• Request: Copy the data below word for word, starting with its first line and going on through the line with "101: (595, 841)".
----
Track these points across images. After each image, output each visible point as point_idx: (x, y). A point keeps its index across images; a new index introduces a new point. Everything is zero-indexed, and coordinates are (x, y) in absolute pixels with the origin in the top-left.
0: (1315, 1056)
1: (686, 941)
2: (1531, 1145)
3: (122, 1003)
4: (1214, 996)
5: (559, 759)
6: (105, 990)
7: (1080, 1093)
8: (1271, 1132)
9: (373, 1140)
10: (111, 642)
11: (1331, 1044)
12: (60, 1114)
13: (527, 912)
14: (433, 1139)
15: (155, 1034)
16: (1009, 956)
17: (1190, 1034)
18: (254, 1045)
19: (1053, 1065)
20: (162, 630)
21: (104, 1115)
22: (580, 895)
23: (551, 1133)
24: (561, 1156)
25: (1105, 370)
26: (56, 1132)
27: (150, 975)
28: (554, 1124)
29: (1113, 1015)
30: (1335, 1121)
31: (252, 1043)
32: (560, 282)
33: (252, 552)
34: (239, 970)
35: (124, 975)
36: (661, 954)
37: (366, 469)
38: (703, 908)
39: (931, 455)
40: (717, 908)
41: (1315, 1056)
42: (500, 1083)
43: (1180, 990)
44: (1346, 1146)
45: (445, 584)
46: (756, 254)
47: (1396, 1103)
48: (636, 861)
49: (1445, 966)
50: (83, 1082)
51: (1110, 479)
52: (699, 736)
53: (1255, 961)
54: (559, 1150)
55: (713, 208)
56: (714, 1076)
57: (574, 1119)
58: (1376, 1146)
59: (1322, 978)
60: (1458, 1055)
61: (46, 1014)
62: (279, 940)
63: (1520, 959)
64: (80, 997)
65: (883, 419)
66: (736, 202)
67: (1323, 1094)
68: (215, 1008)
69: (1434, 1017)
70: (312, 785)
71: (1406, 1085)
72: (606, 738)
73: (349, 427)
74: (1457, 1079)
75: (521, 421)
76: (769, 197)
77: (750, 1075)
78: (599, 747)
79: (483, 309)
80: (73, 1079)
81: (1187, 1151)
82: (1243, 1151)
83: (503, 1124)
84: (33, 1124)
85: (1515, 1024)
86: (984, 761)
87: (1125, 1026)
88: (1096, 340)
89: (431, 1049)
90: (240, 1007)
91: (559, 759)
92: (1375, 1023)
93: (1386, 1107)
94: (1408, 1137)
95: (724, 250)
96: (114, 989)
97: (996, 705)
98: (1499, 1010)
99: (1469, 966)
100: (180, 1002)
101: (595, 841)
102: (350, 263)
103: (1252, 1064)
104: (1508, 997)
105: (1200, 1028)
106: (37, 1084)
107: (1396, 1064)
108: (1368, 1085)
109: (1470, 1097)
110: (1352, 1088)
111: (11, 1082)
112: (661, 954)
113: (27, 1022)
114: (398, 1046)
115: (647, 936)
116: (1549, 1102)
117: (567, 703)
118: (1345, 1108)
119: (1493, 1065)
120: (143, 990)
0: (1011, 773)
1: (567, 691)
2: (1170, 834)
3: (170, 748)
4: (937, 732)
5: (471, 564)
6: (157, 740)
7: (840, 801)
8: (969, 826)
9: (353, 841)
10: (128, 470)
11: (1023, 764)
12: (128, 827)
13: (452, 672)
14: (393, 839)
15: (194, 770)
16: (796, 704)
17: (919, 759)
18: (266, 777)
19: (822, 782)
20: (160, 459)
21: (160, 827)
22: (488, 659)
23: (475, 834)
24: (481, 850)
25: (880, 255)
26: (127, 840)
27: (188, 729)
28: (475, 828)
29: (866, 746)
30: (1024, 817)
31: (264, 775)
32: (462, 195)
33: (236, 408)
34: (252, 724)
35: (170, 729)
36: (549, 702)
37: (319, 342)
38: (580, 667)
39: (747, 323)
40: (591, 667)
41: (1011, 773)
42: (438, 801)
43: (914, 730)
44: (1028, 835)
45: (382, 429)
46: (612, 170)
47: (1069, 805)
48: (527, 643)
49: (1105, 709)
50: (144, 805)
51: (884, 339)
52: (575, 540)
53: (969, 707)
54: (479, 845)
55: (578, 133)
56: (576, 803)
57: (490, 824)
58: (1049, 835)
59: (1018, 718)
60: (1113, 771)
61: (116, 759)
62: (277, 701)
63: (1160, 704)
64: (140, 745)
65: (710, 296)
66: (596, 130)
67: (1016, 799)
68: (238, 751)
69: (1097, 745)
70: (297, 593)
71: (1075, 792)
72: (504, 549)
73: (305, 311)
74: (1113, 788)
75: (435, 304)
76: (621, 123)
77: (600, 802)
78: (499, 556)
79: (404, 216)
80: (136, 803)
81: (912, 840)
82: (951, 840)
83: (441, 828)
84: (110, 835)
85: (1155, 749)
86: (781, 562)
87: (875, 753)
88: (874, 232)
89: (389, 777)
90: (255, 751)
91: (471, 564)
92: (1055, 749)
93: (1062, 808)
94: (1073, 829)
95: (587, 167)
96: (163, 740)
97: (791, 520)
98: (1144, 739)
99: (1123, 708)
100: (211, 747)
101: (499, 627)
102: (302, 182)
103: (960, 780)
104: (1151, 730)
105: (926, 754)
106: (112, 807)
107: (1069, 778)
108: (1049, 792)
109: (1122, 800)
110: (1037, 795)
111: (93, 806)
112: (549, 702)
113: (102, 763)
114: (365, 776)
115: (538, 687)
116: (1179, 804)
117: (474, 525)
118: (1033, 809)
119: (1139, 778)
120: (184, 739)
----
• Solution for this exercise:
Track these points across images. After each image, output each visible point as point_idx: (x, y). A point keeps its index across images; a new index introduces a new point. Everything is zero-indexed, and coordinates are (x, y) in absolute pixels with the origin in the top-left.
0: (1315, 1056)
1: (686, 941)
2: (1531, 1145)
3: (122, 1003)
4: (1214, 996)
5: (559, 759)
6: (105, 990)
7: (1080, 1093)
8: (1271, 1132)
9: (373, 1140)
10: (111, 642)
11: (1331, 1044)
12: (60, 1114)
13: (527, 912)
14: (433, 1139)
15: (155, 1034)
16: (1009, 956)
17: (1190, 1034)
18: (254, 1045)
19: (1053, 1065)
20: (162, 630)
21: (104, 1115)
22: (580, 895)
23: (551, 1133)
24: (561, 1156)
25: (1105, 370)
26: (56, 1132)
27: (150, 975)
28: (554, 1124)
29: (1113, 1015)
30: (1335, 1121)
31: (252, 1043)
32: (560, 282)
33: (252, 552)
34: (239, 970)
35: (124, 975)
36: (661, 954)
37: (366, 469)
38: (703, 908)
39: (931, 455)
40: (717, 908)
41: (1315, 1056)
42: (500, 1083)
43: (1180, 990)
44: (1346, 1146)
45: (445, 584)
46: (756, 254)
47: (1396, 1103)
48: (636, 861)
49: (1445, 966)
50: (83, 1082)
51: (1110, 479)
52: (699, 736)
53: (1255, 961)
54: (559, 1150)
55: (713, 208)
56: (714, 1076)
57: (574, 1119)
58: (1376, 1146)
59: (1322, 978)
60: (1458, 1055)
61: (46, 1014)
62: (279, 940)
63: (1520, 959)
64: (80, 997)
65: (883, 419)
66: (736, 202)
67: (1323, 1094)
68: (215, 1008)
69: (1434, 1017)
70: (312, 785)
71: (1406, 1085)
72: (606, 738)
73: (349, 427)
74: (1457, 1079)
75: (521, 421)
76: (769, 197)
77: (750, 1075)
78: (599, 747)
79: (483, 309)
80: (73, 1079)
81: (1187, 1151)
82: (1243, 1151)
83: (503, 1124)
84: (33, 1124)
85: (1515, 1024)
86: (984, 761)
87: (1125, 1026)
88: (1096, 340)
89: (431, 1049)
90: (240, 1007)
91: (559, 759)
92: (1375, 1023)
93: (1386, 1107)
94: (1408, 1137)
95: (724, 250)
96: (114, 989)
97: (996, 705)
98: (1499, 1010)
99: (1469, 966)
100: (180, 1002)
101: (595, 841)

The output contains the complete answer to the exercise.